*** Opening DATASET ENTRIES ***

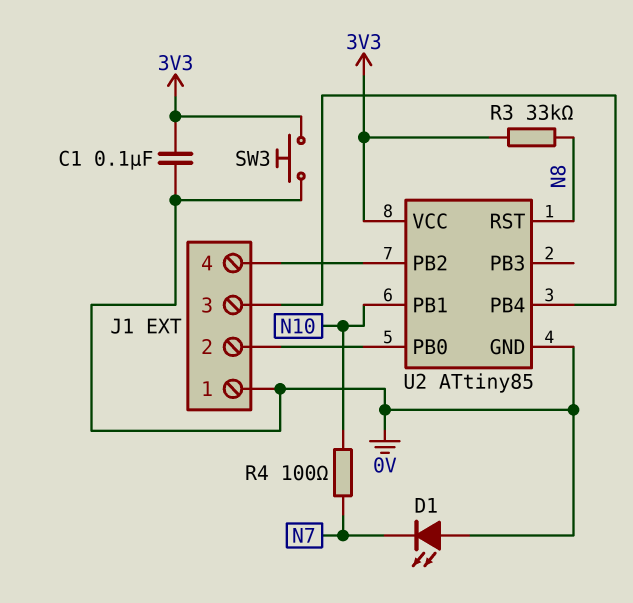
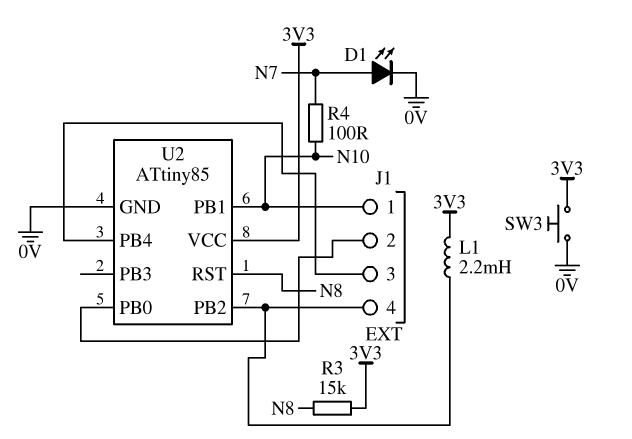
C1: 100nF (0V, 3V3) -> none
D1: LED (A 0V, K N7) -> LED (A N7, K 0V)
J1 pin 1: 0V -> N10
L1: none -> 2.2mH (3V3, J1/4)
R3: 33k (3V3, N8) -> 15k (3V3, N8)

*** Closing DATASET ENTRIES ***

# PROBLEM TO WORK ON:
Return the records above in their entirety, word for word, with the pictures removed.

# RESPONSE FOR THIS EXERCISE:
C1: 100nF (0V, 3V3) -> none
D1: LED (A 0V, K N7) -> LED (A N7, K 0V)
J1 pin 1: 0V -> N10
L1: none -> 2.2mH (3V3, J1/4)
R3: 33k (3V3, N8) -> 15k (3V3, N8)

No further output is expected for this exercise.